[The data — start]

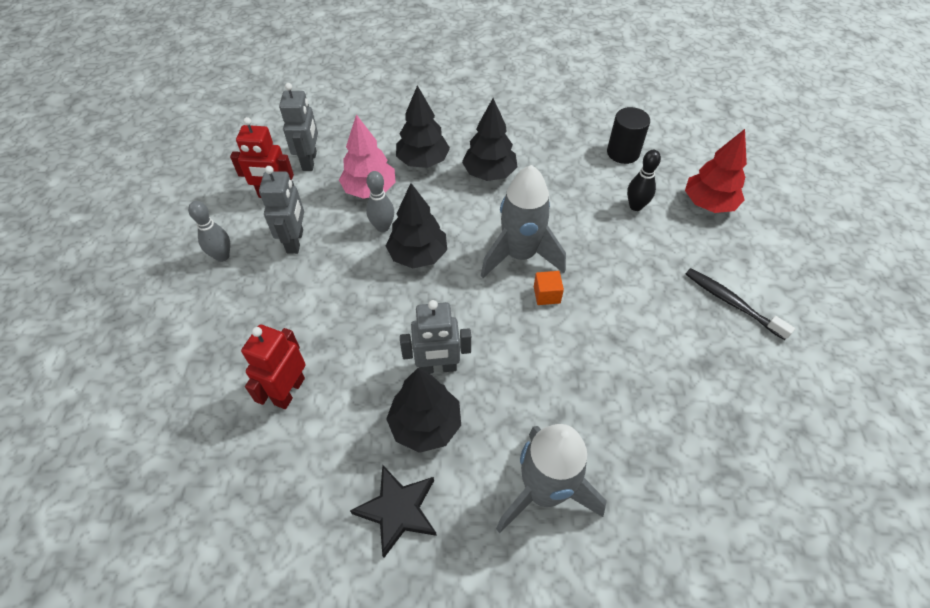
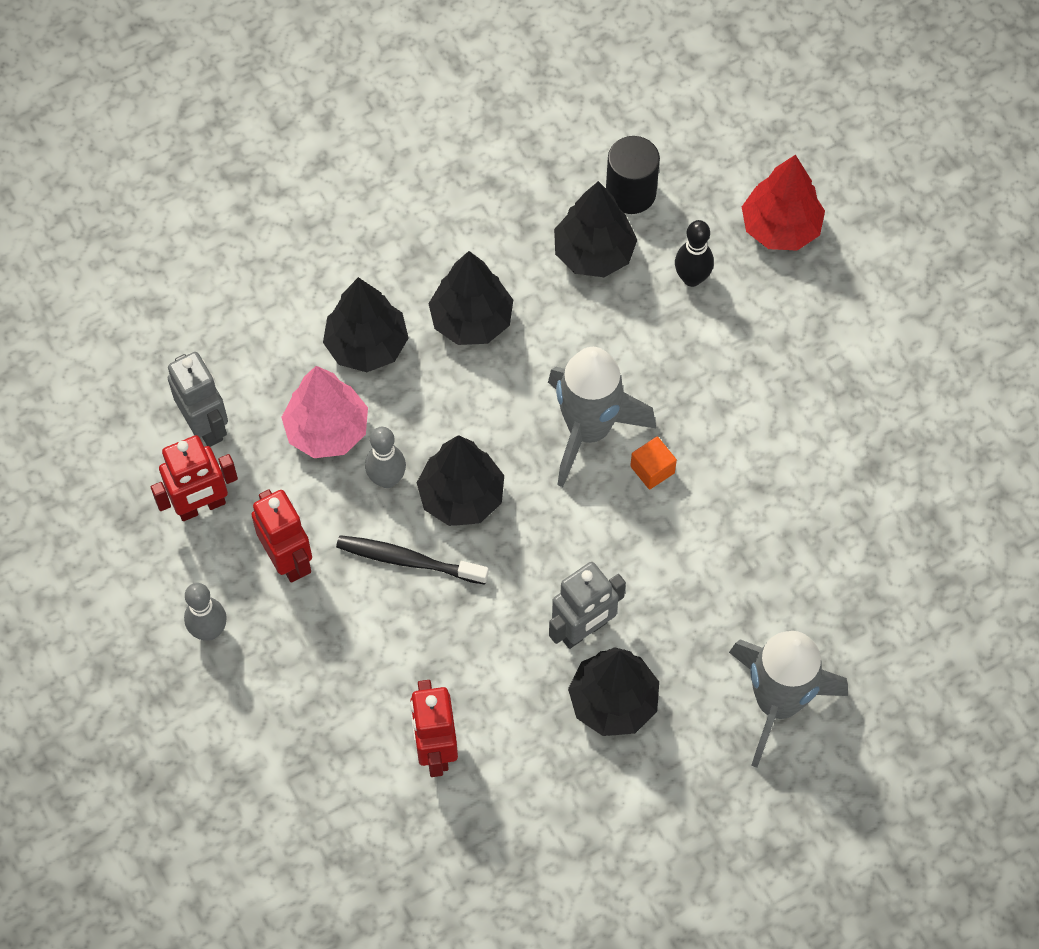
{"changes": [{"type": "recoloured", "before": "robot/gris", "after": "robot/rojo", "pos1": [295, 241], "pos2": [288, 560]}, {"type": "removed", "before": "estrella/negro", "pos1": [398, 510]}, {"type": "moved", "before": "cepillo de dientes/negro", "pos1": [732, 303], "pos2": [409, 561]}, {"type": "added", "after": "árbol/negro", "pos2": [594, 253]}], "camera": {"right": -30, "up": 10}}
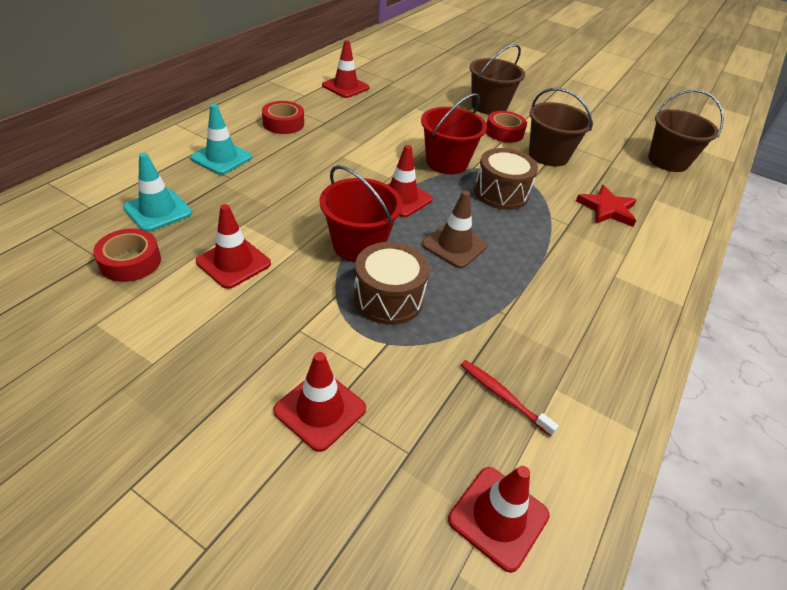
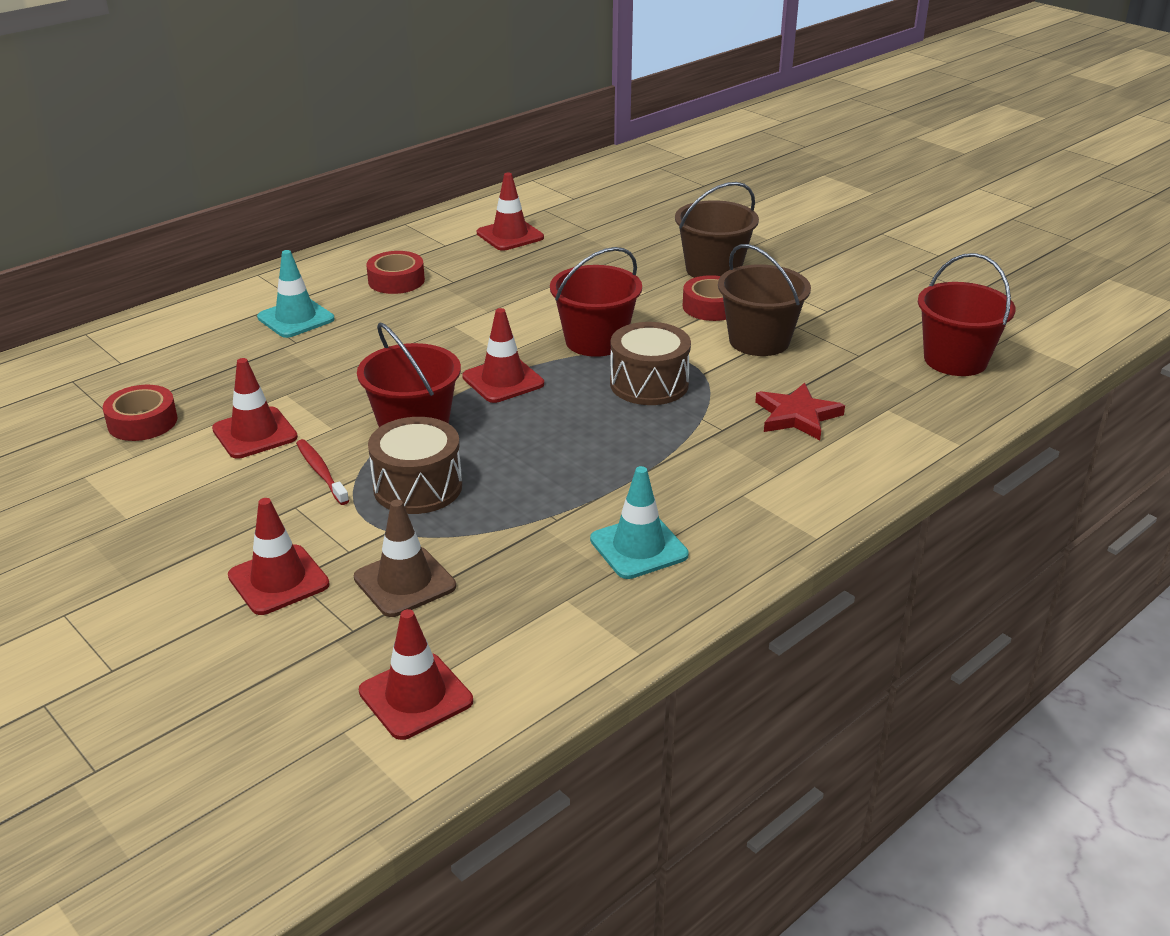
{"changes": [{"type": "moved", "before": "cono de tráfico/turquesa", "pos1": [158, 210], "pos2": [638, 547]}, {"type": "moved", "before": "cono de tráfico/marrón", "pos1": [454, 245], "pos2": [405, 582]}, {"type": "moved", "before": "cepillo de dientes/rojo", "pos1": [503, 396], "pos2": [321, 472]}, {"type": "recoloured", "before": "balde/marrón", "after": "balde/rojo", "pos1": [668, 161], "pos2": [955, 360]}], "camera": {"right": 20, "up": -10}}
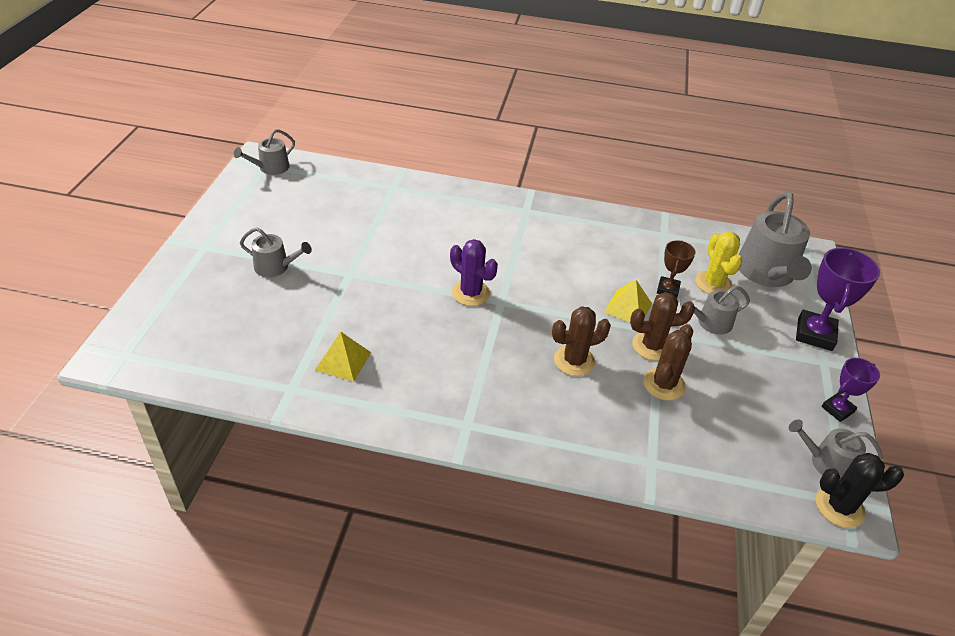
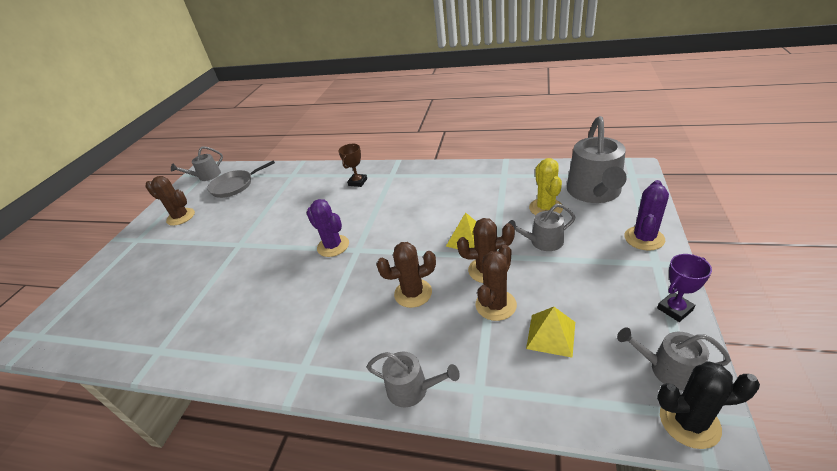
{"changes": [{"type": "moved", "before": "regadera/gris", "pos1": [275, 267], "pos2": [412, 389]}, {"type": "moved", "before": "pirámide/amarillo", "pos1": [343, 361], "pos2": [551, 335]}, {"type": "moved", "before": "trofeo/marrón", "pos1": [667, 289], "pos2": [358, 182]}, {"type": "replaced", "before": "trofeo/morado", "after": "cactus/morado", "pos1": [814, 334], "pos2": [644, 238]}, {"type": "added", "after": "cactus/marrón", "pos2": [181, 217]}, {"type": "added", "after": "sartén/gris", "pos2": [234, 186]}], "camera": {"right": 10, "up": -5}}
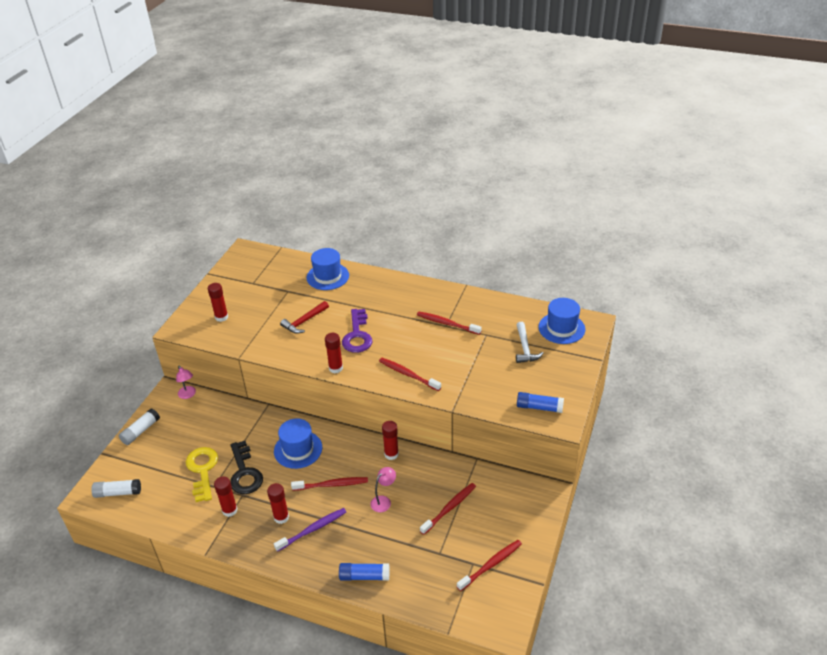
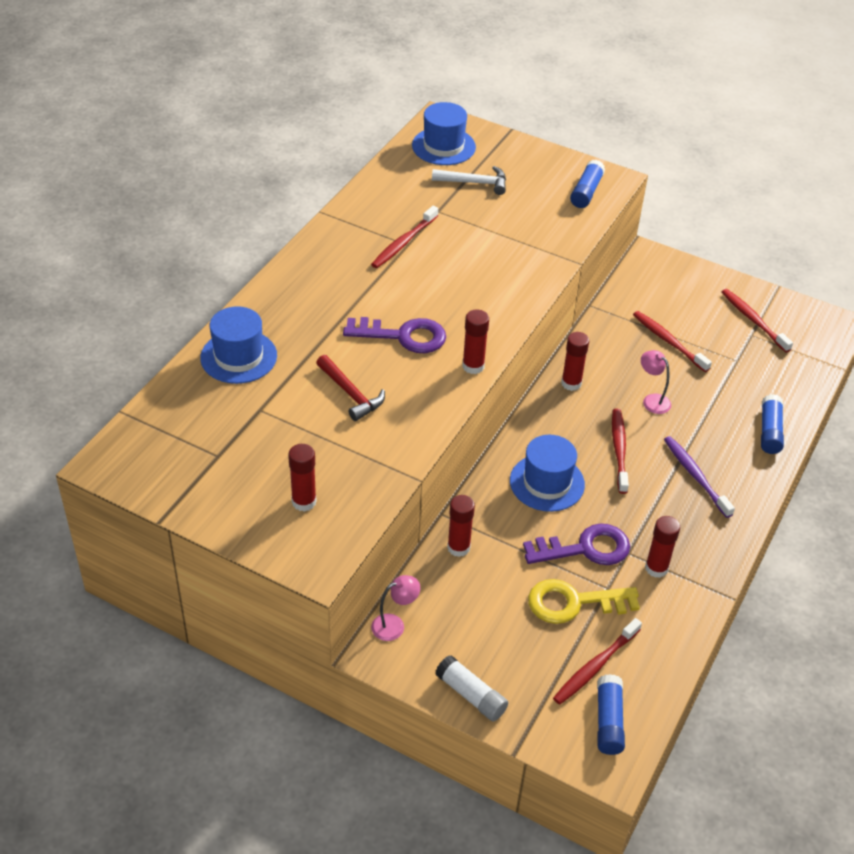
{"changes": [{"type": "recoloured", "before": "barra de pegamento/blanco", "after": "barra de pegamento/azul", "pos1": [118, 493], "pos2": [608, 721]}, {"type": "recoloured", "before": "llave/negro", "after": "llave/morado", "pos1": [244, 473], "pos2": [585, 548]}, {"type": "moved", "before": "barra de pegamento/rojo", "pos1": [281, 517], "pos2": [458, 547]}, {"type": "moved", "before": "cepillo de dientes/rojo", "pos1": [408, 374], "pos2": [595, 667]}], "camera": {"right": -85, "up": 5}}
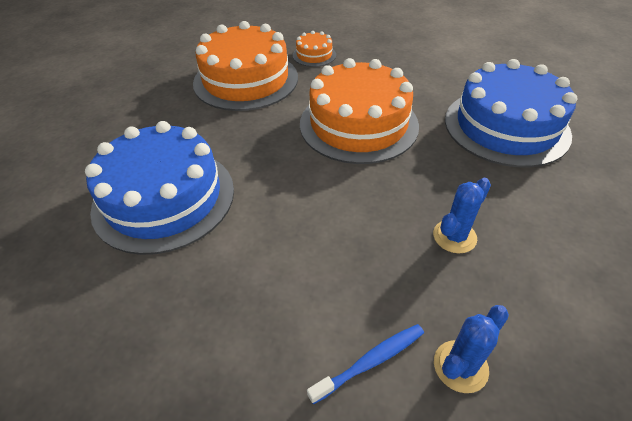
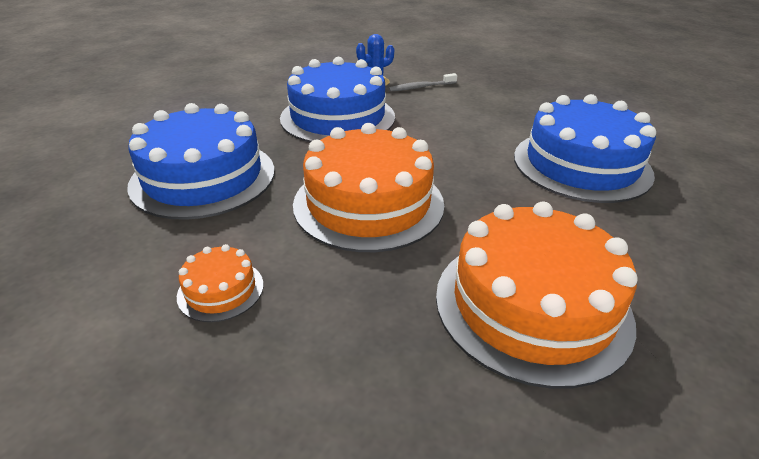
{"changes": [{"type": "moved", "before": "tarta/naranja", "pos1": [314, 55], "pos2": [221, 290]}, {"type": "recoloured", "before": "cepillo de dientes/azul", "after": "cepillo de dientes/gris", "pos1": [370, 361], "pos2": [421, 87]}, {"type": "replaced", "before": "cactus/azul", "after": "tarta/azul", "pos1": [454, 236], "pos2": [338, 117]}], "camera": {"right": -170, "up": -10}}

[The data — finish]

_Assigned task:_
All the records above need to be given again word for word. Skip the pictures.

_Solution to this exercise:_
{"changes": [{"type": "recoloured", "before": "robot/gris", "after": "robot/rojo", "pos1": [295, 241], "pos2": [288, 560]}, {"type": "removed", "before": "estrella/negro", "pos1": [398, 510]}, {"type": "moved", "before": "cepillo de dientes/negro", "pos1": [732, 303], "pos2": [409, 561]}, {"type": "added", "after": "árbol/negro", "pos2": [594, 253]}], "camera": {"right": -30, "up": 10}}
{"changes": [{"type": "moved", "before": "cono de tráfico/turquesa", "pos1": [158, 210], "pos2": [638, 547]}, {"type": "moved", "before": "cono de tráfico/marrón", "pos1": [454, 245], "pos2": [405, 582]}, {"type": "moved", "before": "cepillo de dientes/rojo", "pos1": [503, 396], "pos2": [321, 472]}, {"type": "recoloured", "before": "balde/marrón", "after": "balde/rojo", "pos1": [668, 161], "pos2": [955, 360]}], "camera": {"right": 20, "up": -10}}
{"changes": [{"type": "moved", "before": "regadera/gris", "pos1": [275, 267], "pos2": [412, 389]}, {"type": "moved", "before": "pirámide/amarillo", "pos1": [343, 361], "pos2": [551, 335]}, {"type": "moved", "before": "trofeo/marrón", "pos1": [667, 289], "pos2": [358, 182]}, {"type": "replaced", "before": "trofeo/morado", "after": "cactus/morado", "pos1": [814, 334], "pos2": [644, 238]}, {"type": "added", "after": "cactus/marrón", "pos2": [181, 217]}, {"type": "added", "after": "sartén/gris", "pos2": [234, 186]}], "camera": {"right": 10, "up": -5}}
{"changes": [{"type": "recoloured", "before": "barra de pegamento/blanco", "after": "barra de pegamento/azul", "pos1": [118, 493], "pos2": [608, 721]}, {"type": "recoloured", "before": "llave/negro", "after": "llave/morado", "pos1": [244, 473], "pos2": [585, 548]}, {"type": "moved", "before": "barra de pegamento/rojo", "pos1": [281, 517], "pos2": [458, 547]}, {"type": "moved", "before": "cepillo de dientes/rojo", "pos1": [408, 374], "pos2": [595, 667]}], "camera": {"right": -85, "up": 5}}
{"changes": [{"type": "moved", "before": "tarta/naranja", "pos1": [314, 55], "pos2": [221, 290]}, {"type": "recoloured", "before": "cepillo de dientes/azul", "after": "cepillo de dientes/gris", "pos1": [370, 361], "pos2": [421, 87]}, {"type": "replaced", "before": "cactus/azul", "after": "tarta/azul", "pos1": [454, 236], "pos2": [338, 117]}], "camera": {"right": -170, "up": -10}}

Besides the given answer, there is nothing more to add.